* HOW TO COMPLETE THIS TASK
In full and exactly, reproduce the entries below, but omit the pictures.
•••
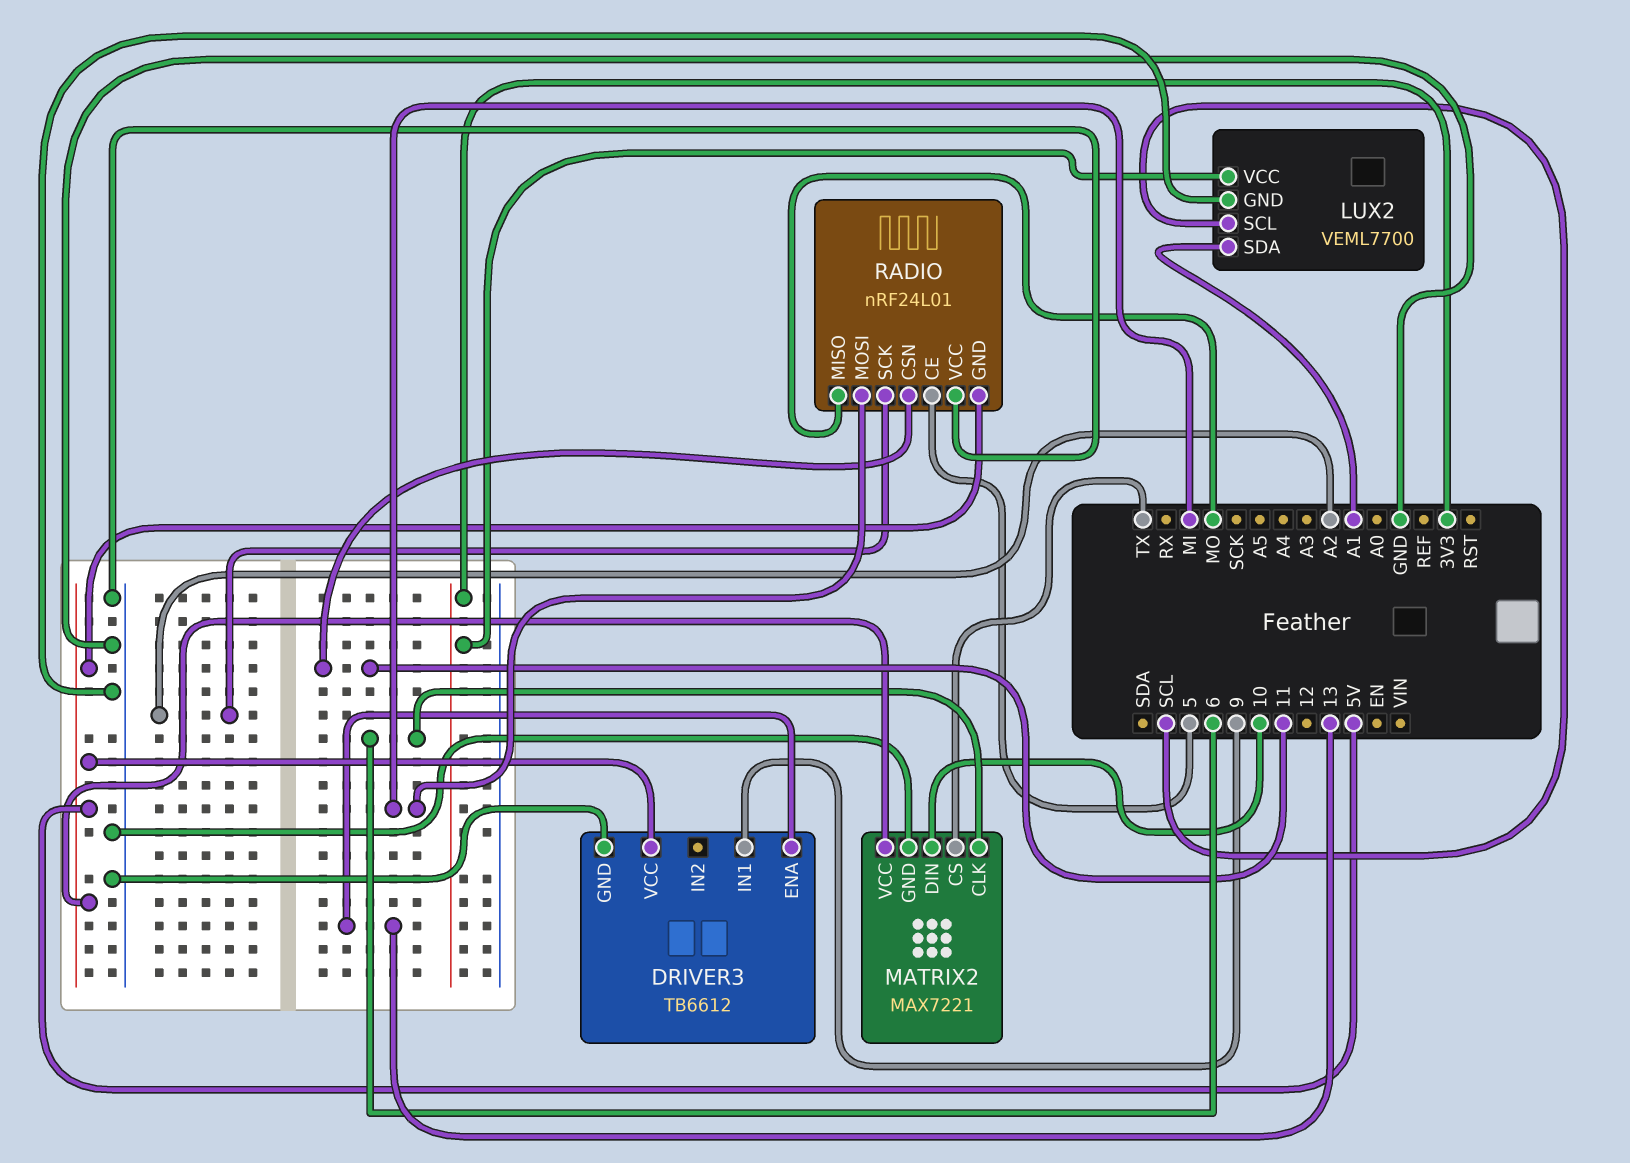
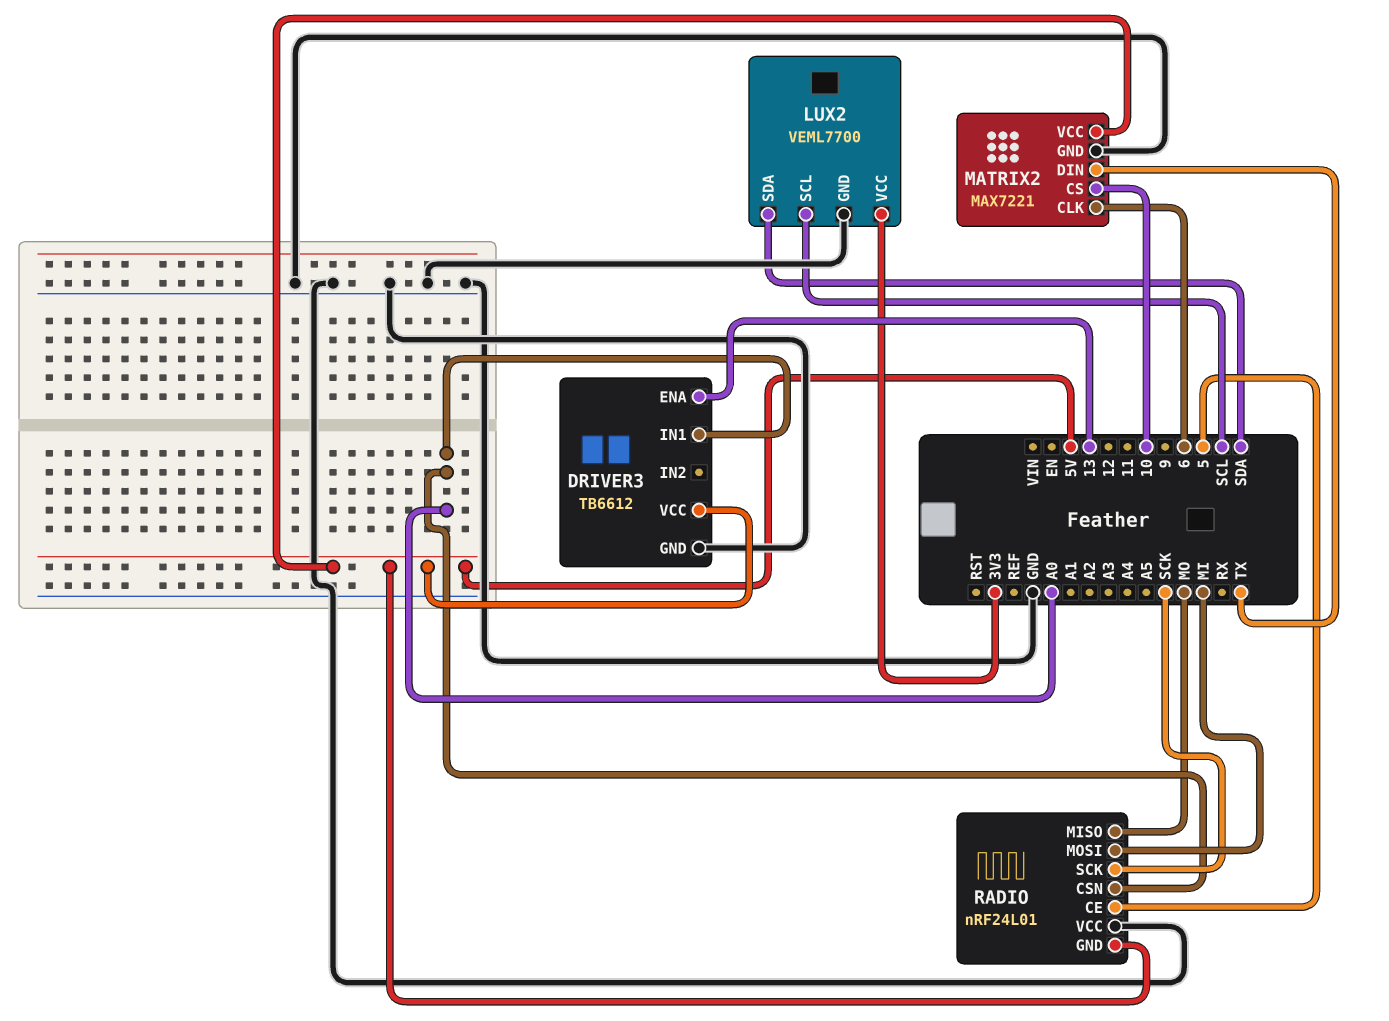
DRIVER3 pin IN1: 9 -> A0
LUX2 pin SDA: A1 -> SDA
MATRIX2 pin CS: TX -> 10
MATRIX2 pin DIN: 10 -> TX
RADIO pin CSN: 11 -> A0
RADIO pin SCK: A2 -> SCK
•••
* WRITTEN ANSWER
DRIVER3 pin IN1: 9 -> A0
LUX2 pin SDA: A1 -> SDA
MATRIX2 pin CS: TX -> 10
MATRIX2 pin DIN: 10 -> TX
RADIO pin CSN: 11 -> A0
RADIO pin SCK: A2 -> SCK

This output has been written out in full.